▸ **TASK DESCRIPTION**
Quote verbatim the lines of the material that follows, beginning with the line containing "Find the location of a particular element. This" and continuing through the final line, both included.

▸ **INFORMATION PROVIDED**
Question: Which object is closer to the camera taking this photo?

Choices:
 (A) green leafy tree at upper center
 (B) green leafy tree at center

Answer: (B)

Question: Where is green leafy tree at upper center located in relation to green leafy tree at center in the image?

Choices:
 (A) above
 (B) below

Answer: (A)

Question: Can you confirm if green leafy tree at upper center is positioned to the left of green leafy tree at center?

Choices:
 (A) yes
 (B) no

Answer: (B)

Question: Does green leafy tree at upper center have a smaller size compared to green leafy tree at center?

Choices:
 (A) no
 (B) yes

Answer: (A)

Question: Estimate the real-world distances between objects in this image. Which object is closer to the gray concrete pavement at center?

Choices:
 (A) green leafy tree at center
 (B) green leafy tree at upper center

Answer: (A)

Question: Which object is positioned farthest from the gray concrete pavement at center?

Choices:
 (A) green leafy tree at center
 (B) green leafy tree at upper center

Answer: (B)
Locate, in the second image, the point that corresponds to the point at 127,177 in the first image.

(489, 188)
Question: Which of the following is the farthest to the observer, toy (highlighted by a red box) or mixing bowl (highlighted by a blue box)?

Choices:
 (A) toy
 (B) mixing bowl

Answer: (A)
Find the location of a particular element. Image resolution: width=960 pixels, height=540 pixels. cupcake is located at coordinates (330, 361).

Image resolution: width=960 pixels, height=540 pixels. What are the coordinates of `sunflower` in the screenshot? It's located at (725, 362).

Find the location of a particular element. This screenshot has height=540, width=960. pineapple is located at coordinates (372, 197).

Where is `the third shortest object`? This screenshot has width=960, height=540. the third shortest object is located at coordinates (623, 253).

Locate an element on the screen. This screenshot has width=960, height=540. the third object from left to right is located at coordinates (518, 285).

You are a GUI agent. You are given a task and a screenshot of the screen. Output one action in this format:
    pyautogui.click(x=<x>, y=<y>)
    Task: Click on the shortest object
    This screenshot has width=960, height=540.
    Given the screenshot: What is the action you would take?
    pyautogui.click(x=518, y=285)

▸ **FINISHED EXERCISE**
Find the location of a particular element. This screenshot has height=540, width=960. pineapple is located at coordinates (372, 197).

Where is `the third shortest object`? This screenshot has width=960, height=540. the third shortest object is located at coordinates (623, 253).

Locate an element on the screen. This screenshot has width=960, height=540. the third object from left to right is located at coordinates (518, 285).

You are a GUI agent. You are given a task and a screenshot of the screen. Output one action in this format:
    pyautogui.click(x=<x>, y=<y>)
    Task: Click on the shortest object
    This screenshot has width=960, height=540.
    Given the screenshot: What is the action you would take?
    pyautogui.click(x=518, y=285)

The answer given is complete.